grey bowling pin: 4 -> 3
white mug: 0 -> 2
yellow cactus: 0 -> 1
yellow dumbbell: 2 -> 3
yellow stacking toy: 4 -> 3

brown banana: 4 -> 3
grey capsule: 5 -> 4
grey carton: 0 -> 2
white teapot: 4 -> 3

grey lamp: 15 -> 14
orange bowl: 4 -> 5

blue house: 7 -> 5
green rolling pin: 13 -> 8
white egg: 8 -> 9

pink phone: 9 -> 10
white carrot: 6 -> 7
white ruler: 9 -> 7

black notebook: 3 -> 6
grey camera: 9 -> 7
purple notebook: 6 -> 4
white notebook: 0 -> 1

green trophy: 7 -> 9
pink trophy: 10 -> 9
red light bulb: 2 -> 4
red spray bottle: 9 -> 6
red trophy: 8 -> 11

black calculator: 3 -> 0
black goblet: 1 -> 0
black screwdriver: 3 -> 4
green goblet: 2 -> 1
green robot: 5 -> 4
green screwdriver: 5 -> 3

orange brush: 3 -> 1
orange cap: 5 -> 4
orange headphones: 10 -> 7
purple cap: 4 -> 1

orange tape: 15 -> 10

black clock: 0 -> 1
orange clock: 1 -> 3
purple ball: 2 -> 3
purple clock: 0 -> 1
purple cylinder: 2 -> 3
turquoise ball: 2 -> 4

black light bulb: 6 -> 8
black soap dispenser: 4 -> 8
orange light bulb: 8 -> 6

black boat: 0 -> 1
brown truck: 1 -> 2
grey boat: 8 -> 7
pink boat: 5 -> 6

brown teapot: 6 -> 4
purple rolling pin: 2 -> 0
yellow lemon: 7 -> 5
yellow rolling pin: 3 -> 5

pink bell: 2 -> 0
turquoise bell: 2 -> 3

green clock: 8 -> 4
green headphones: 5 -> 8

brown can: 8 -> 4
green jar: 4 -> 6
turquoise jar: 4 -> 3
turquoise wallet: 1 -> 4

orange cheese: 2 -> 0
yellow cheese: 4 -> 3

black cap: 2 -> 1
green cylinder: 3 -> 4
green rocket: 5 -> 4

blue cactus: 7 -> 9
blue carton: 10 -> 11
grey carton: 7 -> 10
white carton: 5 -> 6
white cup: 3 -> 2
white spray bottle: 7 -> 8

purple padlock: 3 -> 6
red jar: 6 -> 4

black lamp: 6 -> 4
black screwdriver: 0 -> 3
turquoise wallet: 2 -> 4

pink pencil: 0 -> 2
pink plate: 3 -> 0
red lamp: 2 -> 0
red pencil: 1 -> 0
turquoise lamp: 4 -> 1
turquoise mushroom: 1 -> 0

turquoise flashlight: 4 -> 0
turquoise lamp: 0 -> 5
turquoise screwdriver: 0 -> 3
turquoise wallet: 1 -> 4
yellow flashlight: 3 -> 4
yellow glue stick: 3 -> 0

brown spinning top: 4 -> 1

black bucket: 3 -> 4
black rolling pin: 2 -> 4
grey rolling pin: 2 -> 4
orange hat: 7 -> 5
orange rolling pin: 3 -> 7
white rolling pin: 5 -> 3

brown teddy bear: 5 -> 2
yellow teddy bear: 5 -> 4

+-------+

** What you have to do **
Review the preceding data and report every line that includes the string "boat".

** Task result **
black boat: 0 -> 1
grey boat: 8 -> 7
pink boat: 5 -> 6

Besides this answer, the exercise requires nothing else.